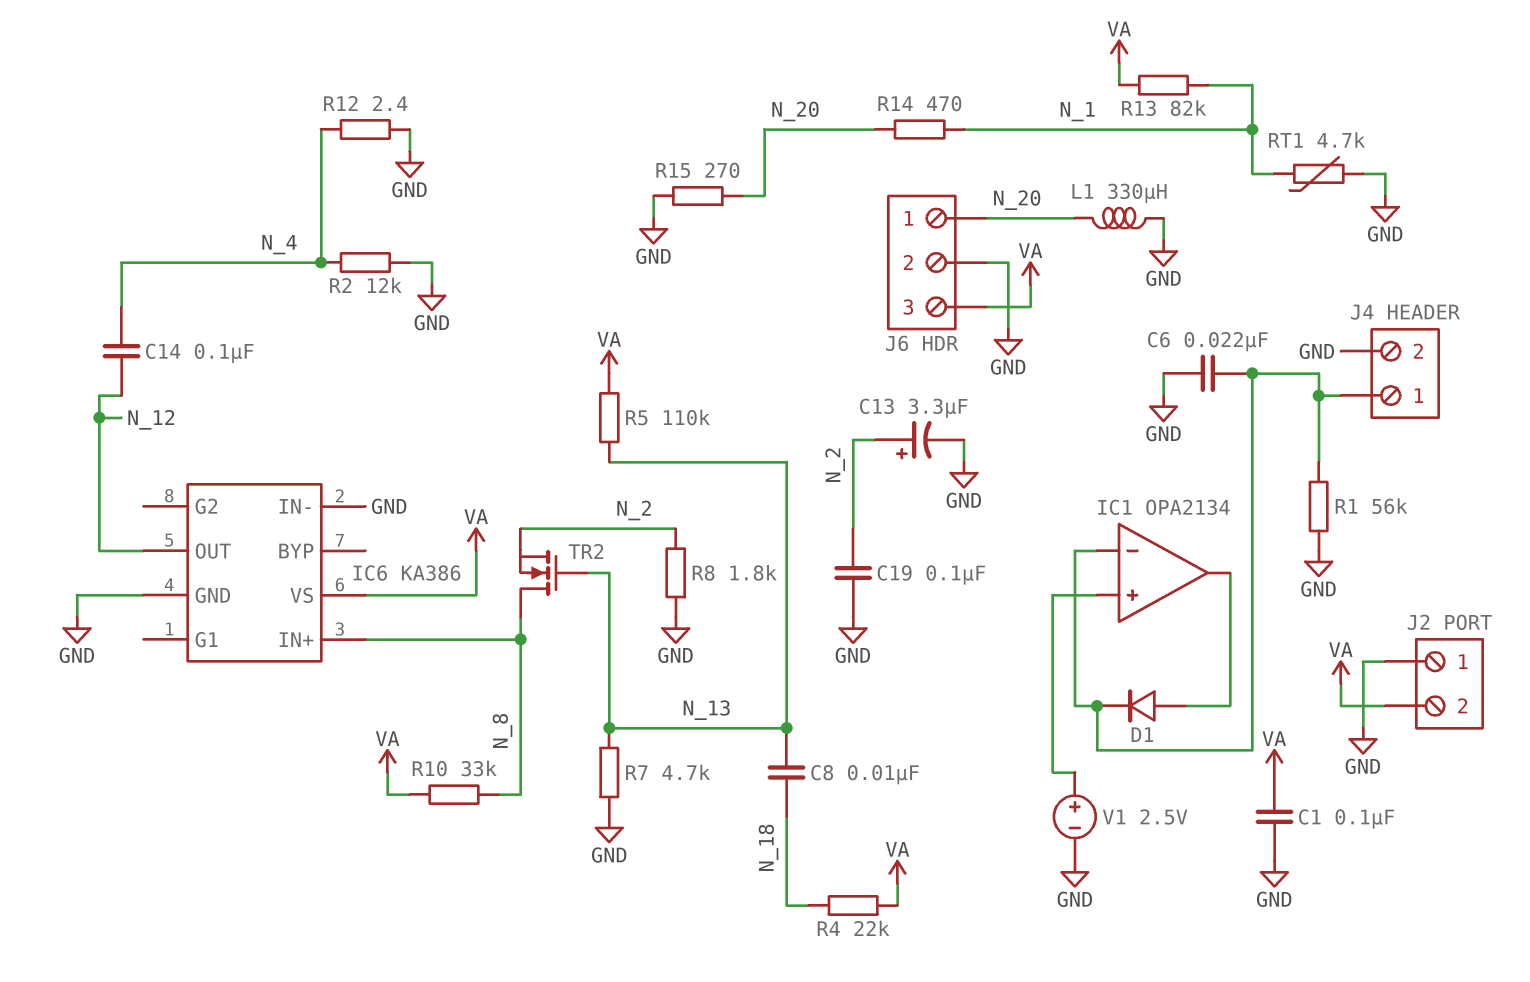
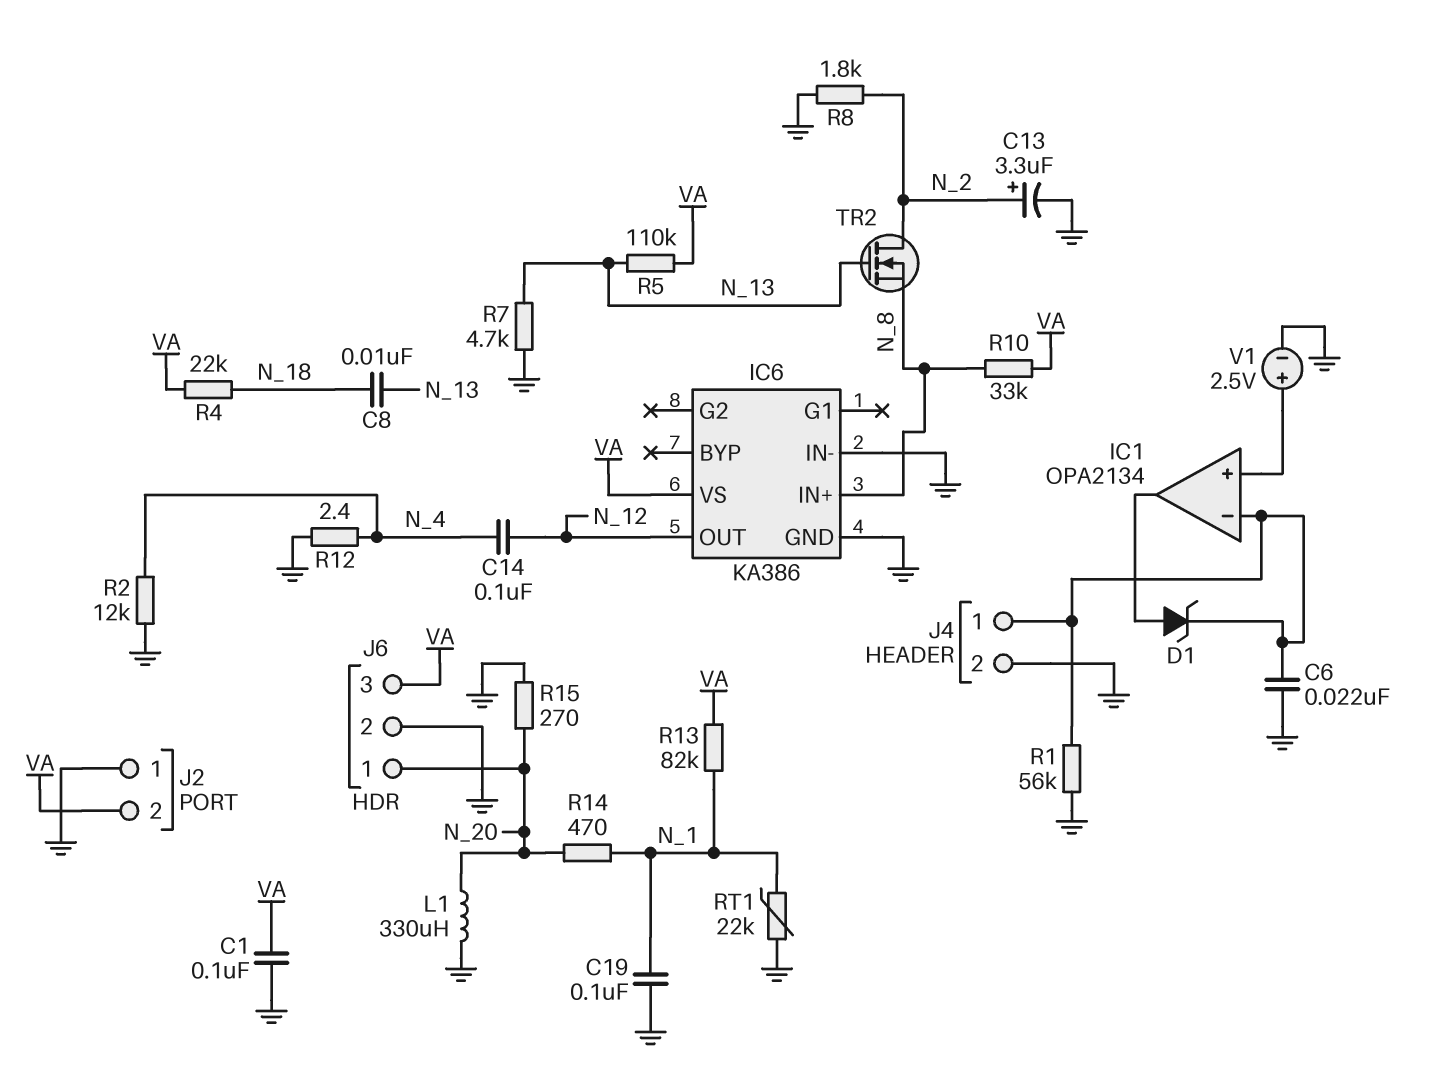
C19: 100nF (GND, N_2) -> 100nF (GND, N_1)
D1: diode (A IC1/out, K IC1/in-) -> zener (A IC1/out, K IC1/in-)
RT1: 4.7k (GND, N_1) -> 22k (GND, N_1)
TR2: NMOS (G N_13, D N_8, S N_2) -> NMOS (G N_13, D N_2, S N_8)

* * *

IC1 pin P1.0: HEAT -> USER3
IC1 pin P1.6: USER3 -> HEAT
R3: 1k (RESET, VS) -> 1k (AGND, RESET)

Exercise directions:
In the data above, find the line that contains "C19: 100nF (GND, N_2) -> 100nF (GND, N_1)" and the line that contains "TR2: NMOS (G". Repeat exactly those lines and every line between them, and only those.

Your solution:
C19: 100nF (GND, N_2) -> 100nF (GND, N_1)
D1: diode (A IC1/out, K IC1/in-) -> zener (A IC1/out, K IC1/in-)
RT1: 4.7k (GND, N_1) -> 22k (GND, N_1)
TR2: NMOS (G N_13, D N_8, S N_2) -> NMOS (G N_13, D N_2, S N_8)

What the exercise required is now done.